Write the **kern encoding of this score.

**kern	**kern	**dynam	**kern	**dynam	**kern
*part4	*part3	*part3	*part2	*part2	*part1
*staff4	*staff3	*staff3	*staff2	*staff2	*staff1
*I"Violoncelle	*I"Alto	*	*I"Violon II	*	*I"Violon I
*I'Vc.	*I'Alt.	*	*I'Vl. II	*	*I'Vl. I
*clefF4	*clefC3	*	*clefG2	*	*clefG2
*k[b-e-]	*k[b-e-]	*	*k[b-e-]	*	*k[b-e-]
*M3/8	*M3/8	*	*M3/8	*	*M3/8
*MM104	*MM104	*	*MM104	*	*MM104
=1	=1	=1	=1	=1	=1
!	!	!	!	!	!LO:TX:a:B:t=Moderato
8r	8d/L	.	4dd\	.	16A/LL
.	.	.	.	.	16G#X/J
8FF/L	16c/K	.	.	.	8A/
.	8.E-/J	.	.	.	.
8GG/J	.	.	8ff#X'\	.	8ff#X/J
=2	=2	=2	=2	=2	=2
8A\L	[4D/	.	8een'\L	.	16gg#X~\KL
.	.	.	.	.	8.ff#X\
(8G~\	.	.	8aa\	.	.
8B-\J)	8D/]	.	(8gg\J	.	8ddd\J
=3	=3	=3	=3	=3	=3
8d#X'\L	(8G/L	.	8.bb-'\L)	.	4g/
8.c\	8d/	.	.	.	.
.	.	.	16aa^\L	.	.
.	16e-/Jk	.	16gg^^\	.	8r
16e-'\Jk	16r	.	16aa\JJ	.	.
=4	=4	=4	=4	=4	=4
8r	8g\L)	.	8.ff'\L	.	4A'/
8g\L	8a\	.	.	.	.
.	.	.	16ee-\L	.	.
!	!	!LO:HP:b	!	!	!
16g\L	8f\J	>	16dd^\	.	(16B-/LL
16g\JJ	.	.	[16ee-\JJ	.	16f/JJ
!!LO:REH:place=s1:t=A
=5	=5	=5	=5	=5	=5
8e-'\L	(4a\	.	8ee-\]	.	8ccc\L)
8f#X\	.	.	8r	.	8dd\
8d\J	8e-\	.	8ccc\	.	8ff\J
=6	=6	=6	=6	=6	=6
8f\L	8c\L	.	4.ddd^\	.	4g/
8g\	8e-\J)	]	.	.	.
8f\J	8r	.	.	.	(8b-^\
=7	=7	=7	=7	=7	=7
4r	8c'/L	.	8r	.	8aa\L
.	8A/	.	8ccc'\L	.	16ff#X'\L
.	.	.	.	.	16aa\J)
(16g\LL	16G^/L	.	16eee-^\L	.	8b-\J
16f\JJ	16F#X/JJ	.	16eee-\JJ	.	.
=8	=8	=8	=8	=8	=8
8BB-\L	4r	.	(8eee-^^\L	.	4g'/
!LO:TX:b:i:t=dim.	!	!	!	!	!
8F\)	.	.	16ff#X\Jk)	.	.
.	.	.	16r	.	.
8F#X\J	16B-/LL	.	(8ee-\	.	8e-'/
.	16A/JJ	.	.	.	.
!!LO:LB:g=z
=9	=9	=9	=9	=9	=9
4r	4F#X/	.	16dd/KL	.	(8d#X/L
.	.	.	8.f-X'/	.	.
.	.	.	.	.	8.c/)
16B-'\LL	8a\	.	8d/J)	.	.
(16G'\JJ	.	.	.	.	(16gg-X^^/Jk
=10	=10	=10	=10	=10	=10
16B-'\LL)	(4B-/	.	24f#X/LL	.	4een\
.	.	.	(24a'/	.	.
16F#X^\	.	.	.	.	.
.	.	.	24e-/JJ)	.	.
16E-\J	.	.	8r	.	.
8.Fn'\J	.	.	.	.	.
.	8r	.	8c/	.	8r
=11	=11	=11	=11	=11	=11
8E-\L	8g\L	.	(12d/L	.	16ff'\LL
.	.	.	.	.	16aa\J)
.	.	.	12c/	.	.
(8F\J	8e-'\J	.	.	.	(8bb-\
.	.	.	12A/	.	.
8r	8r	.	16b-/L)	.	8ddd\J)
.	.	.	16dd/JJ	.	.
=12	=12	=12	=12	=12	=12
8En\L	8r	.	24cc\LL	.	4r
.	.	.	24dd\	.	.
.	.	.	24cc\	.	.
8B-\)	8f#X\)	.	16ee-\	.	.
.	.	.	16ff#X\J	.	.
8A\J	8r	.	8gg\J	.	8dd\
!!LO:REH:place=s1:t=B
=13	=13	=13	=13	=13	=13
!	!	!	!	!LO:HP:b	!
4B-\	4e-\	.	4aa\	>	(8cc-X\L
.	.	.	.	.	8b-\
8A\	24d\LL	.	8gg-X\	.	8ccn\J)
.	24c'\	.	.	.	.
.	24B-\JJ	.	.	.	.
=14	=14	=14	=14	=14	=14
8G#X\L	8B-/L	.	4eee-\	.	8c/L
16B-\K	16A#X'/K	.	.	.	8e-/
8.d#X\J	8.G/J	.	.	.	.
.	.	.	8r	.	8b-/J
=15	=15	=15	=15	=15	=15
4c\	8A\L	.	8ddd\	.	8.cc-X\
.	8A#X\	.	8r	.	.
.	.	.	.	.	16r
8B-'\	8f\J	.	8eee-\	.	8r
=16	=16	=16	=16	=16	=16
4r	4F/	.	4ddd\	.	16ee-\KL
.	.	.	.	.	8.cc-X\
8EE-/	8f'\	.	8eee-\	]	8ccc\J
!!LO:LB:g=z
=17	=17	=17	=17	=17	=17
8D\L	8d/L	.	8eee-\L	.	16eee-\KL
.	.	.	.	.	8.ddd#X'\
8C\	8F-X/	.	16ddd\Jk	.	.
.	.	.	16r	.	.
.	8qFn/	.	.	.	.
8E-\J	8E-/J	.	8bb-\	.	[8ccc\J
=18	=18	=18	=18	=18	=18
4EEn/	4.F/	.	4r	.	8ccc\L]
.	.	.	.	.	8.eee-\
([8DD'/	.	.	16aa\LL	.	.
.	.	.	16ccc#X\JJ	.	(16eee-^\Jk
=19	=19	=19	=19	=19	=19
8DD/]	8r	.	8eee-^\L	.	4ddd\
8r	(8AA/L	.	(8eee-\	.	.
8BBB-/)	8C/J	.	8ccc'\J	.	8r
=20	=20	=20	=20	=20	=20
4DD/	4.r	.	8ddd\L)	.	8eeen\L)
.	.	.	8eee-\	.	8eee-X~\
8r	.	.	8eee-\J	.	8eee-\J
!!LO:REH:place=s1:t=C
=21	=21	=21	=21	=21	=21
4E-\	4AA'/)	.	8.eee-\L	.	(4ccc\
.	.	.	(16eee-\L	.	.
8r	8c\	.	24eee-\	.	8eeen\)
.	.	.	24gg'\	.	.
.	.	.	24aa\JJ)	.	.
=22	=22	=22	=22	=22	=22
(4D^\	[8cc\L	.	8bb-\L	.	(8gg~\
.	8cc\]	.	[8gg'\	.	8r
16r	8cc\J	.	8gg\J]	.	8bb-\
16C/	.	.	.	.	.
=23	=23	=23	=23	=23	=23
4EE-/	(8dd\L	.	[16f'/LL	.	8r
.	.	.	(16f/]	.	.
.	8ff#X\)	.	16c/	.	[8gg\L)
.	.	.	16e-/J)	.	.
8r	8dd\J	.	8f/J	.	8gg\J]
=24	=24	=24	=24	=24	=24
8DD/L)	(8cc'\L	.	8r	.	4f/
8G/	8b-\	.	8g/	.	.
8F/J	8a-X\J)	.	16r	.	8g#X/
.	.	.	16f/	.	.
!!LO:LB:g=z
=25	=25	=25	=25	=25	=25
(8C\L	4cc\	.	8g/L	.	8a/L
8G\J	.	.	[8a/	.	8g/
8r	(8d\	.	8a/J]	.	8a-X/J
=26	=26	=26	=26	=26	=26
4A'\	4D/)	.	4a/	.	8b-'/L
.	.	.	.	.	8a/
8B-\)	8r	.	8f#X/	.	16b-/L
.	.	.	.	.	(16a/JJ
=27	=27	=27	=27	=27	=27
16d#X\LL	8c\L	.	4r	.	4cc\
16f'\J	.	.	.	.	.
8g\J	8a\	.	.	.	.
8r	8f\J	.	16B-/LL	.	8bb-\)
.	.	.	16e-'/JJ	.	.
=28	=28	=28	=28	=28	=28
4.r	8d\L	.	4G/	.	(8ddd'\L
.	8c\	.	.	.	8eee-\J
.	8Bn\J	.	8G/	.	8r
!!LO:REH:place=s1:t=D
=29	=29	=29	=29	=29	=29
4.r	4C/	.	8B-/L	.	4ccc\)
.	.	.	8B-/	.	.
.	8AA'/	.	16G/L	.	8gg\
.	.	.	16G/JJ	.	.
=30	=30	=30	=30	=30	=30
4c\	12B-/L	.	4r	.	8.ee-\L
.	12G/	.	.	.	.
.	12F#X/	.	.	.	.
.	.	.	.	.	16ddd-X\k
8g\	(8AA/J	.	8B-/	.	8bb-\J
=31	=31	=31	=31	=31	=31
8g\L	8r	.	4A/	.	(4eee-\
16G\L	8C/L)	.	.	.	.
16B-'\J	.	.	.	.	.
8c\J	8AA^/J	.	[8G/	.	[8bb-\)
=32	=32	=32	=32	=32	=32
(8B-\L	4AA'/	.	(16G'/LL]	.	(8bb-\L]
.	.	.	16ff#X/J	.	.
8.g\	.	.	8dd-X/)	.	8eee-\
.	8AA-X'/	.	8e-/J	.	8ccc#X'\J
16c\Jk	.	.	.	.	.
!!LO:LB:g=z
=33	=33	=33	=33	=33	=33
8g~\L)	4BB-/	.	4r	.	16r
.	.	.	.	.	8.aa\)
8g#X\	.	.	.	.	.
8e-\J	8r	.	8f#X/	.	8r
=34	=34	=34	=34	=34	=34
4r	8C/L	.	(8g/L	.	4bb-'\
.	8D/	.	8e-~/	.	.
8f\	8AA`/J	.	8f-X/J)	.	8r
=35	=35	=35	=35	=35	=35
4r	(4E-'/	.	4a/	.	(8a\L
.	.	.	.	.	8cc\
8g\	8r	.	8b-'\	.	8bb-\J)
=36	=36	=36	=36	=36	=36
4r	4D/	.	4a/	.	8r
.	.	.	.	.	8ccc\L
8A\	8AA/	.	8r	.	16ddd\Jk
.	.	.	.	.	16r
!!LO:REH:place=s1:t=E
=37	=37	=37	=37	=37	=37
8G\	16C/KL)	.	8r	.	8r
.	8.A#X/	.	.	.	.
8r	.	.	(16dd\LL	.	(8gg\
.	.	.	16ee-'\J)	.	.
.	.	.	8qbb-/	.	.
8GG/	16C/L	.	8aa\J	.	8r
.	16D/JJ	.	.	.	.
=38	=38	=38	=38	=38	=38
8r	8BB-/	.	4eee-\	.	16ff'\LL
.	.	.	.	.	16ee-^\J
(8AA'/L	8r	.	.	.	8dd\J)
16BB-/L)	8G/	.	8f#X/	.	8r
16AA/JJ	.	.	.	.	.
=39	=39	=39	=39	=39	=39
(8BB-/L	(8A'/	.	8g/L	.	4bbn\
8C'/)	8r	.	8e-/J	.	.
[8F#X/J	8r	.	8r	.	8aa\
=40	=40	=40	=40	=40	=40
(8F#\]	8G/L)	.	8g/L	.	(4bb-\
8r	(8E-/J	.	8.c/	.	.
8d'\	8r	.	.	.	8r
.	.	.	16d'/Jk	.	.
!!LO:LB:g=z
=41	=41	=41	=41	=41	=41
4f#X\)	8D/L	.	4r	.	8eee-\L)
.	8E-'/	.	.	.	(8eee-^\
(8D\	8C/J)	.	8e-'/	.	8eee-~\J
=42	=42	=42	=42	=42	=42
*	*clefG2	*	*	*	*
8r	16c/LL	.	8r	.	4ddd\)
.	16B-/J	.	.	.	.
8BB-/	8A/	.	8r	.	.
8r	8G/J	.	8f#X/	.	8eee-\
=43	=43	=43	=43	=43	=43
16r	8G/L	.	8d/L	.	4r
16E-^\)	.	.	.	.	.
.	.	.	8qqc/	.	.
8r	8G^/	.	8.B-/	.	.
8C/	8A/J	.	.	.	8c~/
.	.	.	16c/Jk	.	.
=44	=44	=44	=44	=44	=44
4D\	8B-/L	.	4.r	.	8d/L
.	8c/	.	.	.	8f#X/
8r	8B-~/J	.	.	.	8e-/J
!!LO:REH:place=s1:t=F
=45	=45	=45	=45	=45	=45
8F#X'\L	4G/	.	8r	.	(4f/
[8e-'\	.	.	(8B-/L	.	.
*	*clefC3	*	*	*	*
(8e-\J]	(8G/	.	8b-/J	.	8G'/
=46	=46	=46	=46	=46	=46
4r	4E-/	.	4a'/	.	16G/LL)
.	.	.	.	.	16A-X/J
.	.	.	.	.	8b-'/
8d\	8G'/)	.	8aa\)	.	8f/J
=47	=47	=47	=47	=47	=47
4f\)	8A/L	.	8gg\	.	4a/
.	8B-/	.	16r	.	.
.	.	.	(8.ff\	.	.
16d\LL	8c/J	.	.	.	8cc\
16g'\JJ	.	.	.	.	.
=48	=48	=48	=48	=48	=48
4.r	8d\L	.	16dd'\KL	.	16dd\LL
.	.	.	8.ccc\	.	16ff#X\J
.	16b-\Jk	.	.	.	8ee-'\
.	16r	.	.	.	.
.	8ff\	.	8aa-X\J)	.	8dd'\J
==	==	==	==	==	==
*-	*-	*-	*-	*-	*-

• _TO DO_
Extract every line of the data above that contains the string "place".

• _ANSWER_
!!LO:REH:place=s1:t=A
!!LO:REH:place=s1:t=B
!!LO:REH:place=s1:t=C
!!LO:REH:place=s1:t=D
!!LO:REH:place=s1:t=E
!!LO:REH:place=s1:t=F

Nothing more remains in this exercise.